● WHAT IS BEING ASKED:
Look through the data below for the line with "filing cabinet: (233, 725)", and transcribe it exactly together with each line after it up to and including the line with "door: (214, 206) -> (137, 111), swing flipped". Give nothing else.

*****

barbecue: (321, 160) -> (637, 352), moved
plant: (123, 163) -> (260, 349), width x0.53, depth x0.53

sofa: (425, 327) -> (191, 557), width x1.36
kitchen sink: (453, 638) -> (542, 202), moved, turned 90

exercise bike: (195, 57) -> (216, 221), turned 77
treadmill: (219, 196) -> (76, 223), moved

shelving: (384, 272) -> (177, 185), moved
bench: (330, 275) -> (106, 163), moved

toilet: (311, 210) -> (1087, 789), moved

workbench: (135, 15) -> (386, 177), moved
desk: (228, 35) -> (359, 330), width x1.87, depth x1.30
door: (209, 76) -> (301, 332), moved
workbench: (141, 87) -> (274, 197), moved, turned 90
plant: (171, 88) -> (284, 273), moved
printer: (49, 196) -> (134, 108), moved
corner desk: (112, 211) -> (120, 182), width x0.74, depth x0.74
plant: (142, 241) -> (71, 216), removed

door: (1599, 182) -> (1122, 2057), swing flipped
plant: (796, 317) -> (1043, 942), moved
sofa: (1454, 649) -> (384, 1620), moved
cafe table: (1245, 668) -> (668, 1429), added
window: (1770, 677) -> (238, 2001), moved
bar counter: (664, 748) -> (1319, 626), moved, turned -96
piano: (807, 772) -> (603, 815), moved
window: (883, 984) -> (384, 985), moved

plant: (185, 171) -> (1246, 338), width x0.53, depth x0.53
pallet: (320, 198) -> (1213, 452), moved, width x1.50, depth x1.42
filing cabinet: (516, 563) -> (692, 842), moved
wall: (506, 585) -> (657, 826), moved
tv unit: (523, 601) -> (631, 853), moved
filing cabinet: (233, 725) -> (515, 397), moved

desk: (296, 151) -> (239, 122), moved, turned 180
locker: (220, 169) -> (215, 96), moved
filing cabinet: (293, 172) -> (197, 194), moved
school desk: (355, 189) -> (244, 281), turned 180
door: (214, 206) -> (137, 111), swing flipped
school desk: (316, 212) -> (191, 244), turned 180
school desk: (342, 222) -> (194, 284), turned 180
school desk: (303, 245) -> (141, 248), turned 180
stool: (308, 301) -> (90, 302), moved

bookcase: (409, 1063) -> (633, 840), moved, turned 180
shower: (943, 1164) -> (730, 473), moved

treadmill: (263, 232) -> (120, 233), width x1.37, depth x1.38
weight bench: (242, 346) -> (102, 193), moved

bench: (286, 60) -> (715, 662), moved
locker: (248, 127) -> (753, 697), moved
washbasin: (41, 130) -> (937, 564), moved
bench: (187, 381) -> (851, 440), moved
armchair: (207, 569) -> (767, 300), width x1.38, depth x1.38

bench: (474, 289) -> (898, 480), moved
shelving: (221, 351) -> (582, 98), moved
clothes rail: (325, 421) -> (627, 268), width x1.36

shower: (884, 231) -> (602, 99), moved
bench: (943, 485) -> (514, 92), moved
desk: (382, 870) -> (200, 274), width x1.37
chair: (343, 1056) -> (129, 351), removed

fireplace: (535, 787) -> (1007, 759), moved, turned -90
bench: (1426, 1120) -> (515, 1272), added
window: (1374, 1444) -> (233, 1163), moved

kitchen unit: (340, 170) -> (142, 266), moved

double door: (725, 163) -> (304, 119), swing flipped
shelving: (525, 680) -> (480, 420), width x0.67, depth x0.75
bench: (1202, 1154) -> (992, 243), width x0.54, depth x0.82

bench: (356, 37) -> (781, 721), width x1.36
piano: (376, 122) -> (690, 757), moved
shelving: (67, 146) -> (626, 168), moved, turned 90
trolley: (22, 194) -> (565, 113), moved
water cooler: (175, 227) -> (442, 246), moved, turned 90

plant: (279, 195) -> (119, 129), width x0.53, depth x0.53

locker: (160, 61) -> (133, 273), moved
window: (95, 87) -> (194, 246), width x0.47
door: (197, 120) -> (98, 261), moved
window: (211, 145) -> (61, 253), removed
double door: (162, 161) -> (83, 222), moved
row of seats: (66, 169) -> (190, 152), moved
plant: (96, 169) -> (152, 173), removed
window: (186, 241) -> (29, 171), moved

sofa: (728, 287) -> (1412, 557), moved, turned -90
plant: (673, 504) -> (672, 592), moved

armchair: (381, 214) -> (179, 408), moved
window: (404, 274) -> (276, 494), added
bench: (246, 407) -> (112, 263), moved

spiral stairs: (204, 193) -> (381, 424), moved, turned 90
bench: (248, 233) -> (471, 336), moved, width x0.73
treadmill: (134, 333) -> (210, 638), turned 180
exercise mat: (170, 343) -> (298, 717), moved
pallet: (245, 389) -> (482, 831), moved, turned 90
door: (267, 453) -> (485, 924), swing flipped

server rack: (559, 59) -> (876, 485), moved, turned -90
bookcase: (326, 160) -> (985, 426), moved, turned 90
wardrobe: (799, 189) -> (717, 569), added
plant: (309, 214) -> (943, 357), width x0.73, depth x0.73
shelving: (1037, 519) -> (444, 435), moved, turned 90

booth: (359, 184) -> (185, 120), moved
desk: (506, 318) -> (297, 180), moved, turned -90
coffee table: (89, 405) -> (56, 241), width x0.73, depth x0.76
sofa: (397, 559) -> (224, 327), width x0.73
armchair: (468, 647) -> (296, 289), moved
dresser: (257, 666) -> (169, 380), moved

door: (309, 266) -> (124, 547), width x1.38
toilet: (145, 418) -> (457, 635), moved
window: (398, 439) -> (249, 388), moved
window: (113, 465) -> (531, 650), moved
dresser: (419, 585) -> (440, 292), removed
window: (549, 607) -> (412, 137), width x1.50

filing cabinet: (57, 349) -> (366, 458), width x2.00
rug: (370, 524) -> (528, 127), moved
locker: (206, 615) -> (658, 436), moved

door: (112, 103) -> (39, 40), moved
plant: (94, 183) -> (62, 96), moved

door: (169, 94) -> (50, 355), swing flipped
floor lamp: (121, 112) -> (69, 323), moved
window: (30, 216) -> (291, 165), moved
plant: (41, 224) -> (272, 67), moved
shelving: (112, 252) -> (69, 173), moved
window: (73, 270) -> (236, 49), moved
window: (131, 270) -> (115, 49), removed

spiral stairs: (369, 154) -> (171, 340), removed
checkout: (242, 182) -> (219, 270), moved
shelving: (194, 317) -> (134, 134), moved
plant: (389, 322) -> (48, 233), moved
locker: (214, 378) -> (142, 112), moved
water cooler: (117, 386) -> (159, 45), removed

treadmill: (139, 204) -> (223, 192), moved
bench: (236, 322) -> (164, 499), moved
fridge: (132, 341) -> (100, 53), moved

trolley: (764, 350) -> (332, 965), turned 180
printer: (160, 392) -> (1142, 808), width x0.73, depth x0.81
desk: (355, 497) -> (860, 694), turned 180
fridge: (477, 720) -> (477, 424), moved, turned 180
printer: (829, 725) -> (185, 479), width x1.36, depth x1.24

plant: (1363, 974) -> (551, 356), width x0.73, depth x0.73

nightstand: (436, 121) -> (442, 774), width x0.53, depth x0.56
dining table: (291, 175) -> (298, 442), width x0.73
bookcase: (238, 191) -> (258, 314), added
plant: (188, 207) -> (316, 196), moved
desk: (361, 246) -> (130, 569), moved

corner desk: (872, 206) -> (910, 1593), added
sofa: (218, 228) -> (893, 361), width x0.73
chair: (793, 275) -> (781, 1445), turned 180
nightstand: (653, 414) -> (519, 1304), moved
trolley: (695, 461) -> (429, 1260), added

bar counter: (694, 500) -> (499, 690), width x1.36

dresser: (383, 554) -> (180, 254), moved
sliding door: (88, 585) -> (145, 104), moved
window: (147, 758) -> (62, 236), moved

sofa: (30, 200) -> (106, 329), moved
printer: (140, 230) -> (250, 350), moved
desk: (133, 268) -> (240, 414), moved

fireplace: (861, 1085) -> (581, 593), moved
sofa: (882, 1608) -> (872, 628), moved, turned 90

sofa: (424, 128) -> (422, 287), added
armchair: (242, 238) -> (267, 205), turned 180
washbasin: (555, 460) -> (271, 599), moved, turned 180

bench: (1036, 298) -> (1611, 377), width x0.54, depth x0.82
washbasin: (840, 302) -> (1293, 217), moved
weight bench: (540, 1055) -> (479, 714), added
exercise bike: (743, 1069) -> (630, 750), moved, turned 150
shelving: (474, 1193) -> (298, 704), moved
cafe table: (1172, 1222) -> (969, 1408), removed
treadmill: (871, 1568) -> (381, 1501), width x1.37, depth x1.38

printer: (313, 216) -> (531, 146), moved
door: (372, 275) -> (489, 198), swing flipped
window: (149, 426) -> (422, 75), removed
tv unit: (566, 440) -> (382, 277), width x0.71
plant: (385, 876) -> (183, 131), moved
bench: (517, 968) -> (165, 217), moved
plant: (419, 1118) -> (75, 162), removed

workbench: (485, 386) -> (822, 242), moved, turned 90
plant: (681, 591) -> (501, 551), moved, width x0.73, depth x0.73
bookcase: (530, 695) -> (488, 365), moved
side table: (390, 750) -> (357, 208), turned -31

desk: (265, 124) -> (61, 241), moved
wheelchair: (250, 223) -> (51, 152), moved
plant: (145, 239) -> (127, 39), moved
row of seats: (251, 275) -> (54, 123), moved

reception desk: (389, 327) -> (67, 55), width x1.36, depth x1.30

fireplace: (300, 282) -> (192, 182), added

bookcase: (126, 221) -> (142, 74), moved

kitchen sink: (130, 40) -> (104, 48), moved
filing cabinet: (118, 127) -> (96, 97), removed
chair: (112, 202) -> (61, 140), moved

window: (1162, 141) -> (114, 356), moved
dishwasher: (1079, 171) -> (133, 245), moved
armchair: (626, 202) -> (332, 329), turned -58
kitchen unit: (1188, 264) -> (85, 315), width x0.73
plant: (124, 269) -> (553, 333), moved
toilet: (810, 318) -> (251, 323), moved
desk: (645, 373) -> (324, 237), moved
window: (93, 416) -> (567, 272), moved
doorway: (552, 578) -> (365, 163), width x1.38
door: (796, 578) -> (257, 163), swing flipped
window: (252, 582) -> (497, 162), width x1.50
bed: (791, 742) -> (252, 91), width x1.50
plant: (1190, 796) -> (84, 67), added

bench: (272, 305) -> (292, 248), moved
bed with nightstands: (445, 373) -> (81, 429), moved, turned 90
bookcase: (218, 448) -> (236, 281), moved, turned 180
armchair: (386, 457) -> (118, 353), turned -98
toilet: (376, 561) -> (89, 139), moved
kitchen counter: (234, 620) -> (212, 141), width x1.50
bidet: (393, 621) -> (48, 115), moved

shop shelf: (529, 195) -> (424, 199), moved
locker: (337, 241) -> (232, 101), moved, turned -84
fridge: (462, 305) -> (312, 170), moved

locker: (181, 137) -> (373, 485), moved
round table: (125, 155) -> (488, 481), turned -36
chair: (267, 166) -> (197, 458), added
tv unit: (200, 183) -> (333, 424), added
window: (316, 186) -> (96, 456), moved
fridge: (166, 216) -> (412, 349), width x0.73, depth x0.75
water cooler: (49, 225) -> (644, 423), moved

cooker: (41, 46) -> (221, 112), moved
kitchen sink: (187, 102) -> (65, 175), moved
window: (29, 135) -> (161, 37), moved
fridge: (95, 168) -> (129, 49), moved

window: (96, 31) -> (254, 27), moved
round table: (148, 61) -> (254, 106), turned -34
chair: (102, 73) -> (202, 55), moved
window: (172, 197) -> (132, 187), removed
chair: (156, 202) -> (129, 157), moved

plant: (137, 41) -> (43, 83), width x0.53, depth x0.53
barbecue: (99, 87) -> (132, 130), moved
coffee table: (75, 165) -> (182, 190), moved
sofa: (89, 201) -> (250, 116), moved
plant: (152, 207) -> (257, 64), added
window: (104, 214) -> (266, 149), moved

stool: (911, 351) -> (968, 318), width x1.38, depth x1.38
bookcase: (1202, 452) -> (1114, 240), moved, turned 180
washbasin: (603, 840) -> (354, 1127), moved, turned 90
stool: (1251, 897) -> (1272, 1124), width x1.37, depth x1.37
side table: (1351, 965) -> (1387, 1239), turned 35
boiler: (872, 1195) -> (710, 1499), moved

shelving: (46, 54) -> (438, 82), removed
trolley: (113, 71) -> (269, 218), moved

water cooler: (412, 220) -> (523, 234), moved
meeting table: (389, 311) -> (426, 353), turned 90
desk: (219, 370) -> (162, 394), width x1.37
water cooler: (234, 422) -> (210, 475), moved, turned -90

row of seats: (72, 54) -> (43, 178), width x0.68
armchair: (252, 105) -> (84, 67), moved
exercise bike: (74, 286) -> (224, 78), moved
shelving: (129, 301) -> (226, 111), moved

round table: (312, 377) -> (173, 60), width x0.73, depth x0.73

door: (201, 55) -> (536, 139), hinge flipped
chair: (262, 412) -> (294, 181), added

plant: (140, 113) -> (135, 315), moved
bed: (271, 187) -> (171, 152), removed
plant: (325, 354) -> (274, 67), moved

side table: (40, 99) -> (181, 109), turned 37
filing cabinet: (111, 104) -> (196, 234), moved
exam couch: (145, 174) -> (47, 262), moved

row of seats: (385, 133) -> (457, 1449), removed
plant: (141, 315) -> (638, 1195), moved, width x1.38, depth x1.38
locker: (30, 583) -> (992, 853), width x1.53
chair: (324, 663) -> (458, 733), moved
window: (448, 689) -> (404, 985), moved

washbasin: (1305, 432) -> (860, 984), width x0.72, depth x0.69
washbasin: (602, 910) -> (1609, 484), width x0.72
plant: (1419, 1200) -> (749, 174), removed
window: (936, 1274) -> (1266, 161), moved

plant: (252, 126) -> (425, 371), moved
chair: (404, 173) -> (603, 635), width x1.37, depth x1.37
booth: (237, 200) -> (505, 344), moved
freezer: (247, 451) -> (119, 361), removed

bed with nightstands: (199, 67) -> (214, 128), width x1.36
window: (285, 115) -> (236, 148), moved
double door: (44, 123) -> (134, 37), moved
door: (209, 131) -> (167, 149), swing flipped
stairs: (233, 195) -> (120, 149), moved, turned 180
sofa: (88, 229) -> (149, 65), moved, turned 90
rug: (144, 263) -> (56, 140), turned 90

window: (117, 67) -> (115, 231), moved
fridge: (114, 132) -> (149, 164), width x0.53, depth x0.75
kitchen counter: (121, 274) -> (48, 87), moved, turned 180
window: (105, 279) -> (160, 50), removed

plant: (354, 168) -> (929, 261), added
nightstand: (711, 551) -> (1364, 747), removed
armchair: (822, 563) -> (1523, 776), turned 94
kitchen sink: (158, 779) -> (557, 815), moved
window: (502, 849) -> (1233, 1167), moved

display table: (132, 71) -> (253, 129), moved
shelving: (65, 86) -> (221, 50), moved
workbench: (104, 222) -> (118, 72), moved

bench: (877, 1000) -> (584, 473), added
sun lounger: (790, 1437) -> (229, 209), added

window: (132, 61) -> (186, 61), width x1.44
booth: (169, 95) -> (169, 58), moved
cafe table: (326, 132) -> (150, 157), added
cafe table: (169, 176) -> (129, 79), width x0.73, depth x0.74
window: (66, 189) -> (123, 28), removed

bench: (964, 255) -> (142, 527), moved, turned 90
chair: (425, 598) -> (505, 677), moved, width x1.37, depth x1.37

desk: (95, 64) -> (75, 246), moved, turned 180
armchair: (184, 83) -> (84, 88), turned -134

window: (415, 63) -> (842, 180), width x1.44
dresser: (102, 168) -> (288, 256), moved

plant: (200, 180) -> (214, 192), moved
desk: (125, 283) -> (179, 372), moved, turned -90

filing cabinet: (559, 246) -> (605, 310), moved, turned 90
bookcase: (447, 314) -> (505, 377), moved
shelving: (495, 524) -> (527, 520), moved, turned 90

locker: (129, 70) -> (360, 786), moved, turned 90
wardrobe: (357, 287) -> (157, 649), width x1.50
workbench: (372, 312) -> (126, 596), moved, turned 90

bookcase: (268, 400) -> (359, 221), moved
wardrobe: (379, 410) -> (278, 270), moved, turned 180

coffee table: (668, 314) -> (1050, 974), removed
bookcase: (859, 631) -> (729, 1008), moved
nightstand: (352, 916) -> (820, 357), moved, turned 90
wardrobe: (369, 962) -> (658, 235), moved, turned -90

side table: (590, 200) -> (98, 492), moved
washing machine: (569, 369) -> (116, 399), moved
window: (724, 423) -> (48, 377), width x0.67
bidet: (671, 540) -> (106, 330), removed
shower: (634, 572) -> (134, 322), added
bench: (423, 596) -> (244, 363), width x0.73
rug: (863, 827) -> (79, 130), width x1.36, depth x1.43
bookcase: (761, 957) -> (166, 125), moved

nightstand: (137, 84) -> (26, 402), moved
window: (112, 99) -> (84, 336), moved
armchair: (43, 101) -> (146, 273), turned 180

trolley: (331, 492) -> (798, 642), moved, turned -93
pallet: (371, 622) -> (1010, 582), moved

*****

● SOLUTION TO THE PROBLEM:
filing cabinet: (233, 725) -> (515, 397), moved

desk: (296, 151) -> (239, 122), moved, turned 180
locker: (220, 169) -> (215, 96), moved
filing cabinet: (293, 172) -> (197, 194), moved
school desk: (355, 189) -> (244, 281), turned 180
door: (214, 206) -> (137, 111), swing flipped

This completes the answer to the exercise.